▶ [BRIEF]:
Every entry that follows is to be set down exactly, with its pictures omitted.
:::
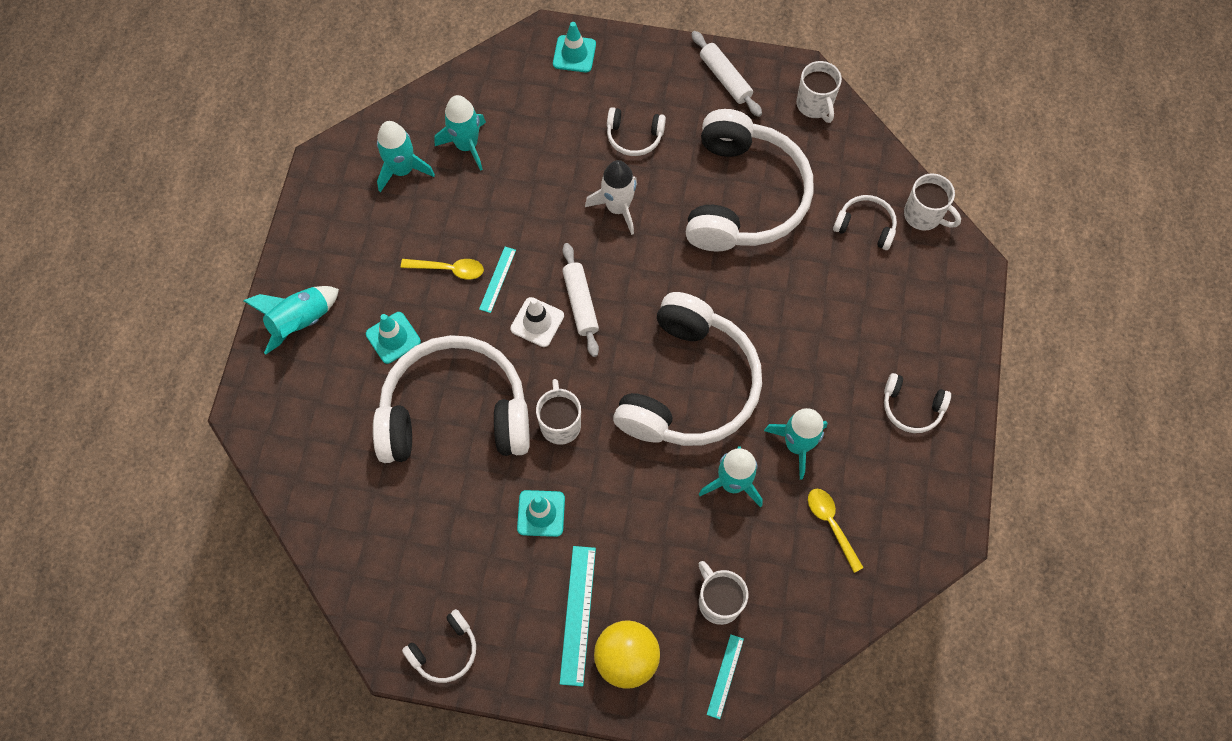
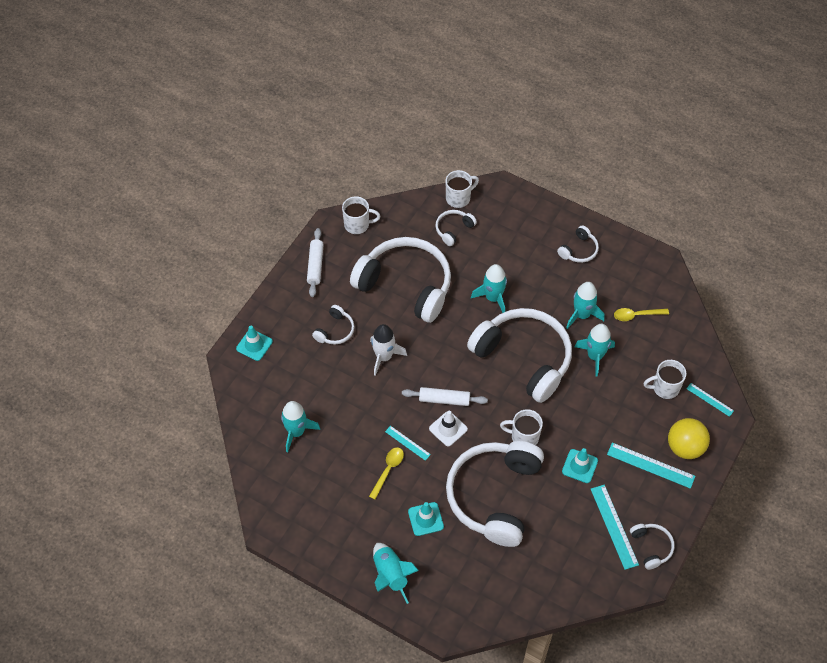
camera: 70 degrees left, 10 degrees down
(403, 170) = (298, 477): turquoise rocket -> turquoise rocket (493, 298)
(461, 588) = (614, 526): none -> turquoise ruler
(725, 79) = (315, 265): white rolling pin -> white rolling pin turned 75 degrees counterclockwise

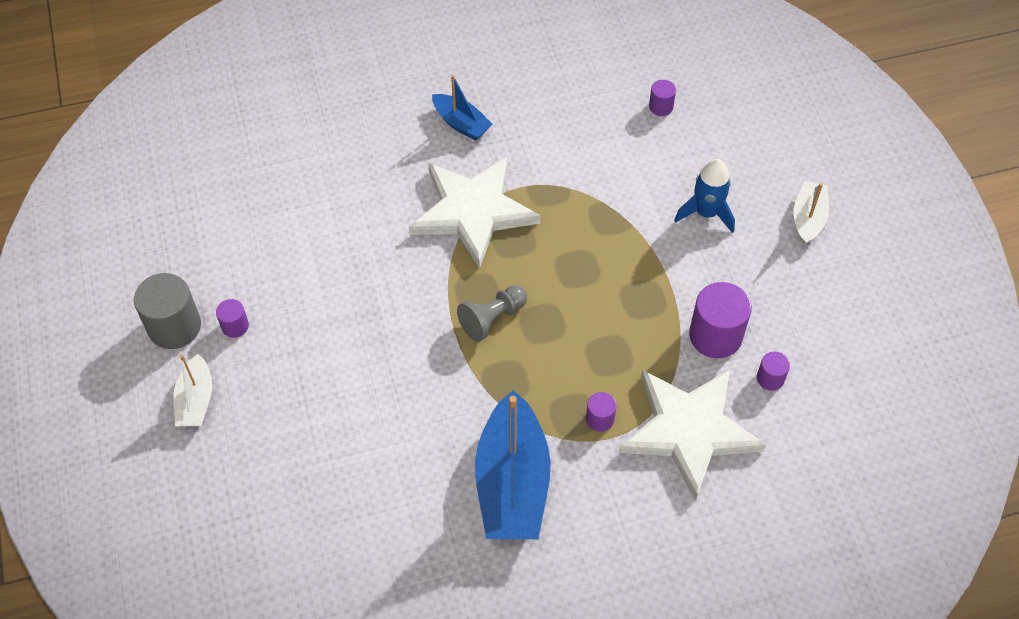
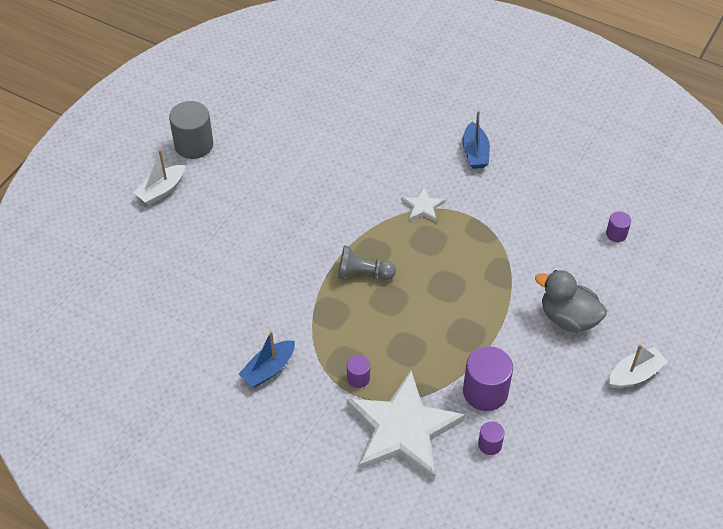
camera: 45 degrees right, 5 degrees down
(235, 326) = (223, 168): purple cylinder -> none
(473, 211) = (422, 207): white star -> white star, size x0.42
(512, 483) = (268, 369): blue boat -> blue boat, size x0.53
(706, 213) = (568, 318): blue rocket -> grey duck

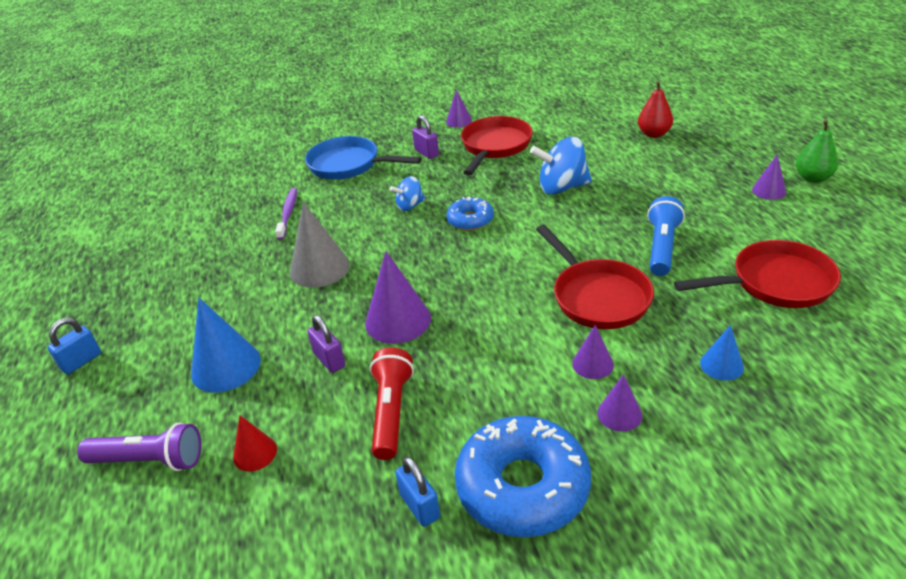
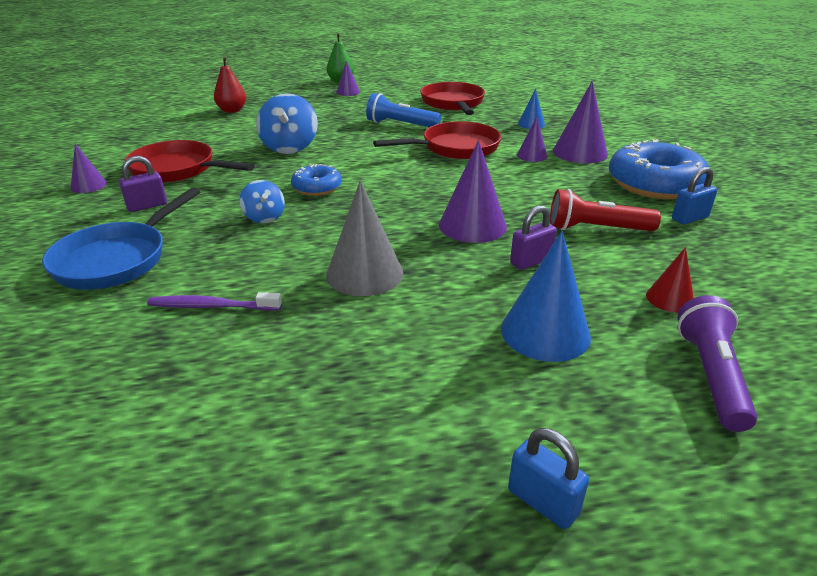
camera: 90 degrees left, 5 degrees down
(619, 414) = (580, 152): purple cone -> purple cone, size x1.79

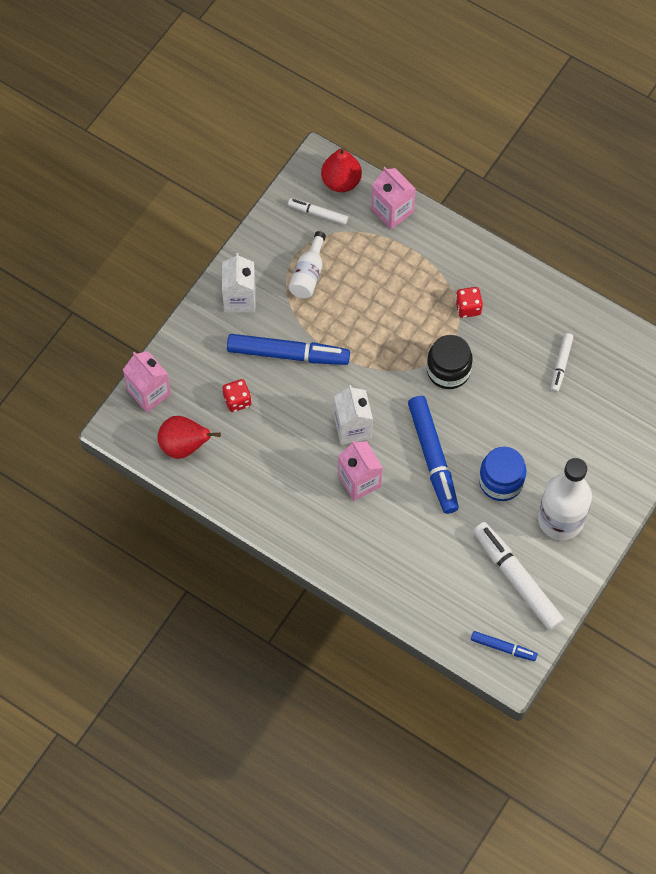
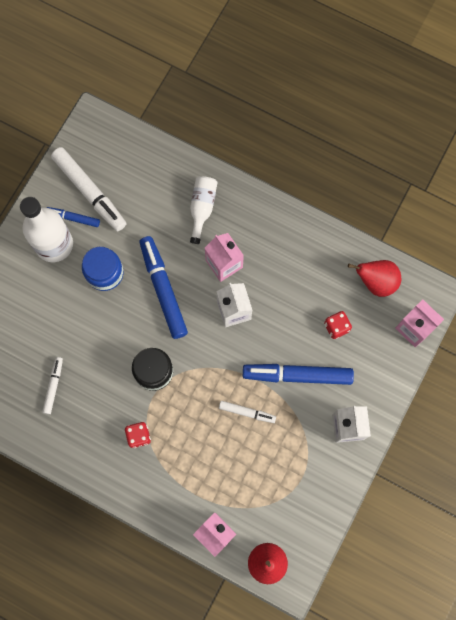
camera: 175 degrees right, 10 degrees up
(308, 274) = (287, 458): white bottle -> white bottle (202, 208)
(318, 213) = (285, 524): white marker -> white marker (247, 412)
(503, 648) = (99, 137): blue marker -> blue marker (73, 218)

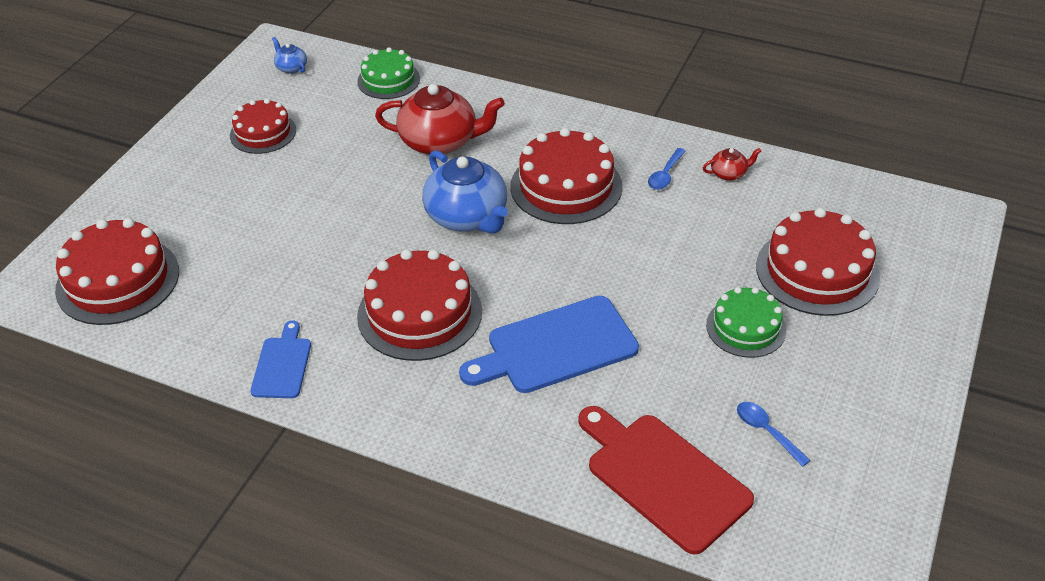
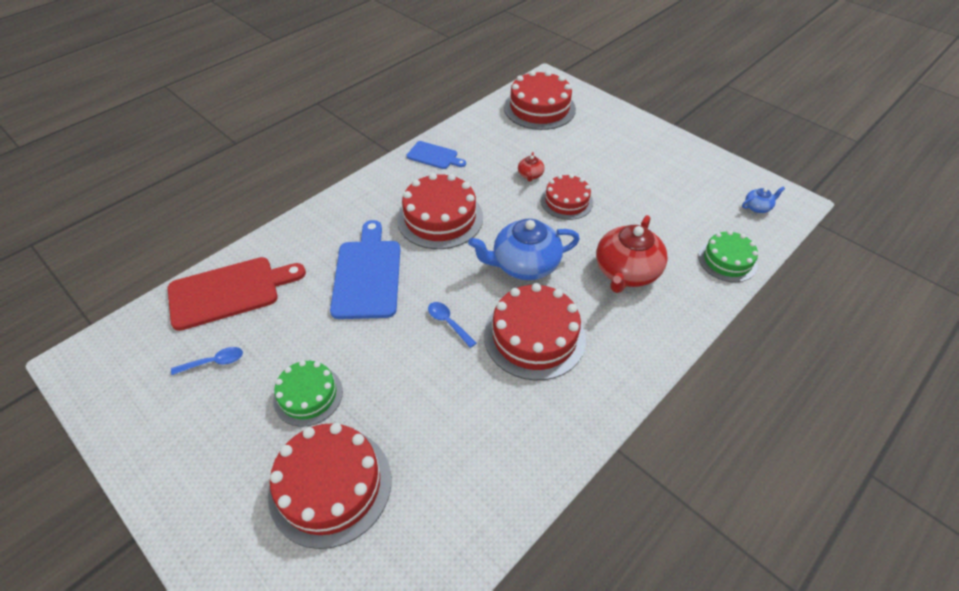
camera: 110 degrees right, 5 degrees up
(263, 132) = (669, 180): red cake -> red cake (566, 201)
(665, 175) = (518, 418): blue spoon -> blue spoon (448, 323)
(729, 173) = (497, 476): red teapot -> red teapot (530, 175)

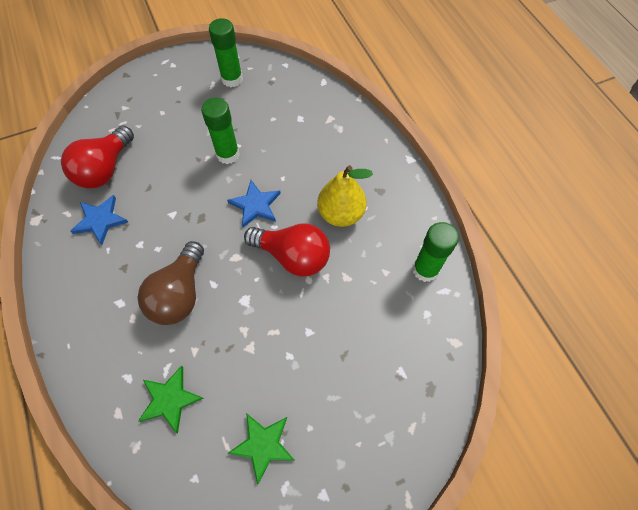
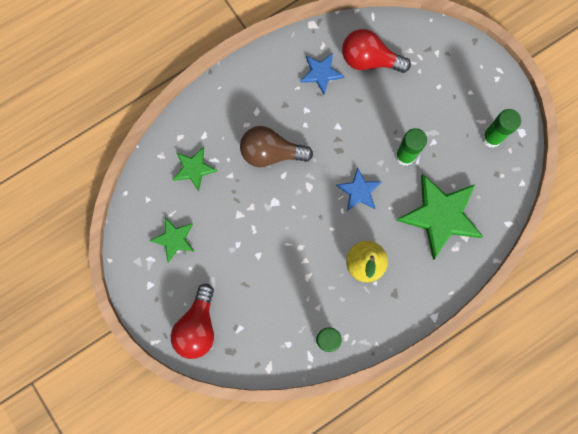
camera: 80 degrees right, 15 degrees up
(293, 256) = (318, 231): red light bulb -> red light bulb (197, 326)
(302, 135) = (440, 216): none -> green star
:::
▶ [TASK RESULT]:
camera: 70 degrees left, 10 degrees down
(403, 170) = (298, 477): turquoise rocket -> turquoise rocket (493, 298)
(461, 588) = (614, 526): none -> turquoise ruler
(725, 79) = (315, 265): white rolling pin -> white rolling pin turned 75 degrees counterclockwise

camera: 45 degrees right, 5 degrees down
(235, 326) = (223, 168): purple cylinder -> none
(473, 211) = (422, 207): white star -> white star, size x0.42
(512, 483) = (268, 369): blue boat -> blue boat, size x0.53
(706, 213) = (568, 318): blue rocket -> grey duck

camera: 90 degrees left, 5 degrees down
(619, 414) = (580, 152): purple cone -> purple cone, size x1.79

camera: 175 degrees right, 10 degrees up
(308, 274) = (287, 458): white bottle -> white bottle (202, 208)
(318, 213) = (285, 524): white marker -> white marker (247, 412)
(503, 648) = (99, 137): blue marker -> blue marker (73, 218)

camera: 110 degrees right, 5 degrees up
(263, 132) = (669, 180): red cake -> red cake (566, 201)
(665, 175) = (518, 418): blue spoon -> blue spoon (448, 323)
(729, 173) = (497, 476): red teapot -> red teapot (530, 175)

camera: 80 degrees right, 15 degrees up
(293, 256) = (318, 231): red light bulb -> red light bulb (197, 326)
(302, 135) = (440, 216): none -> green star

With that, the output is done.